Action item -
Leave every picture out, and write out the remaining entries exactly.

Recorded data
-- Opening Marker --

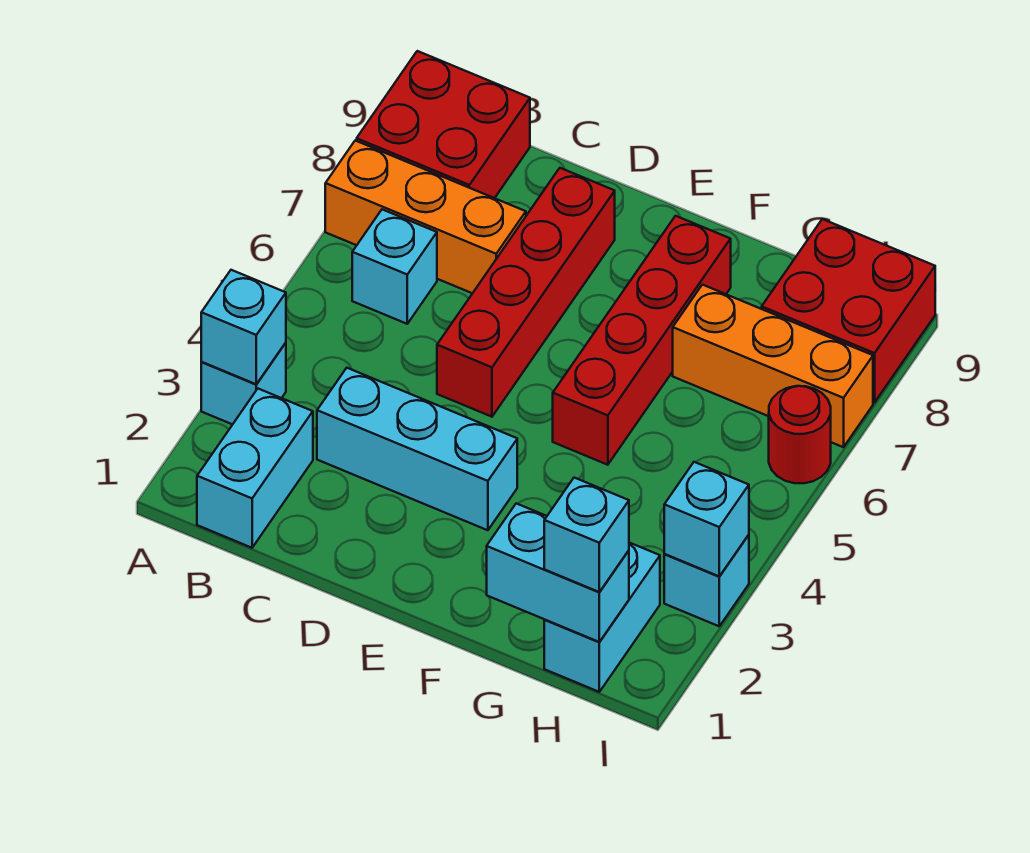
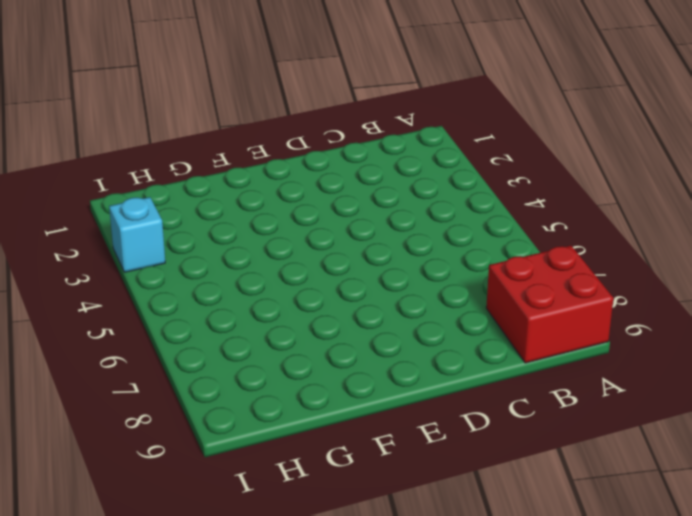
none -> cyan brick A3 level 1
none -> orange brick A7:C7 level 1
none -> cyan brick B1:B2 level 1

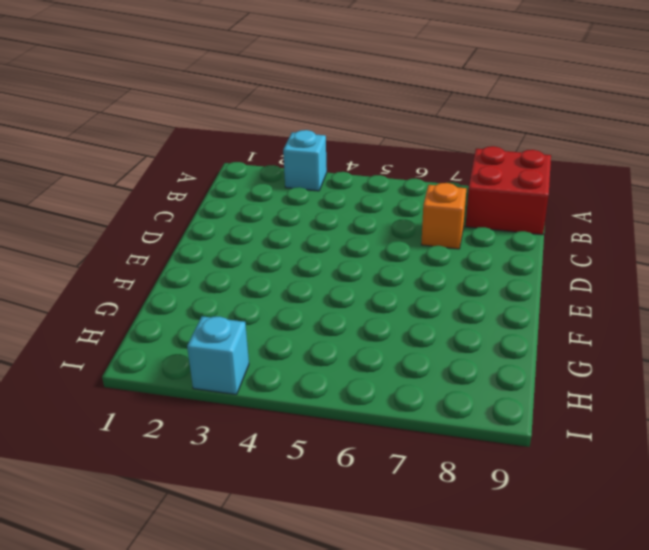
orange brick C7 level 1 -> orange brick A7:C7 level 1
none -> cyan brick B1:B2 level 1
none -> cyan brick B6 level 1
none -> cyan brick C3:E3 level 1

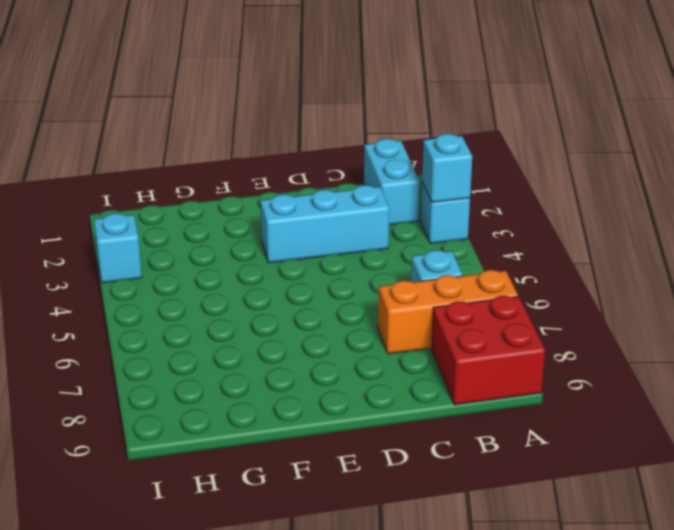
none -> red brick D5:D8 level 1
none -> red brick F5:F8 level 1
none -> orange brick G7:I7 level 1

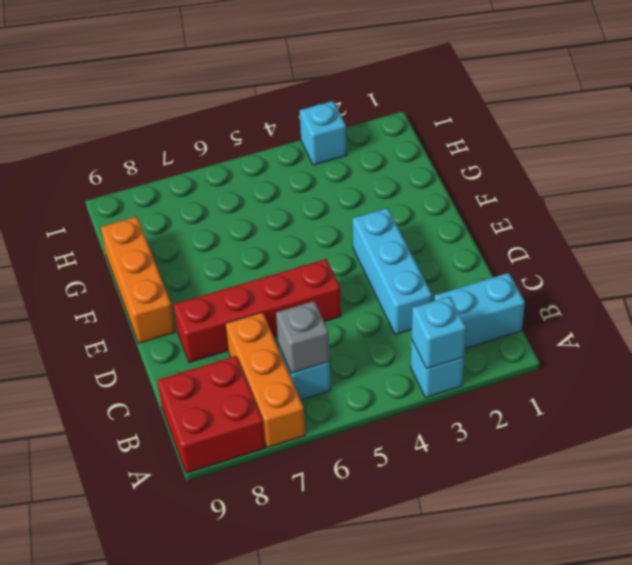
grey brick B6 level 2 -> none
orange brick E9:G9 level 1 -> orange brick G7:I7 level 1
none -> red brick F5:F8 level 1
none -> cyan brick H1:H2 level 1
none -> red brick H8:I9 level 1

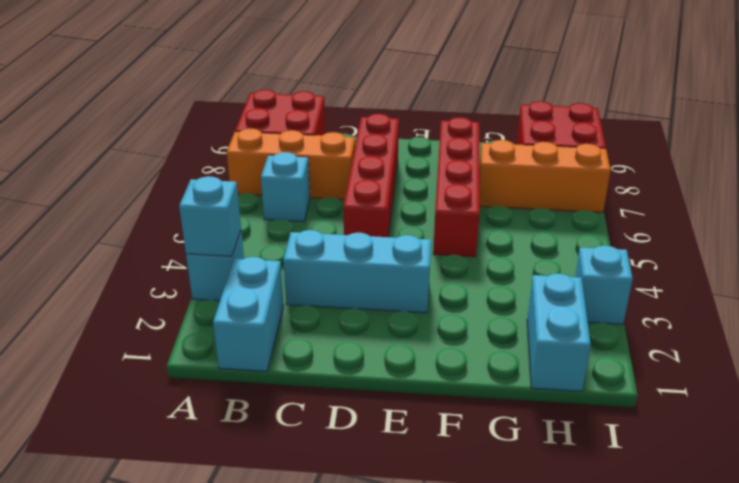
none -> red round brick I6 level 1
none -> cyan brick G1:H1 level 2
none -> cyan brick I3 level 2

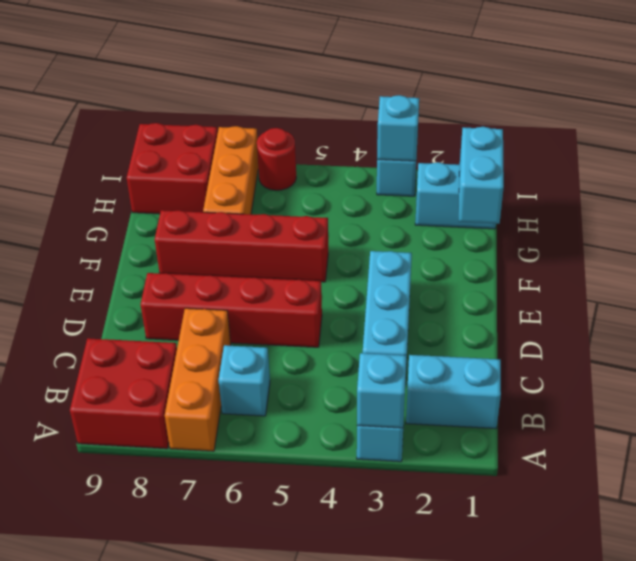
none -> cyan brick H1 level 3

-- Closing Marker --

Solution to this task -
none -> cyan brick A3 level 1
none -> orange brick A7:C7 level 1
none -> cyan brick B1:B2 level 1

orange brick C7 level 1 -> orange brick A7:C7 level 1
none -> cyan brick B1:B2 level 1
none -> cyan brick B6 level 1
none -> cyan brick C3:E3 level 1

none -> red brick D5:D8 level 1
none -> red brick F5:F8 level 1
none -> orange brick G7:I7 level 1

grey brick B6 level 2 -> none
orange brick E9:G9 level 1 -> orange brick G7:I7 level 1
none -> red brick F5:F8 level 1
none -> cyan brick H1:H2 level 1
none -> red brick H8:I9 level 1

none -> red round brick I6 level 1
none -> cyan brick G1:H1 level 2
none -> cyan brick I3 level 2

none -> cyan brick H1 level 3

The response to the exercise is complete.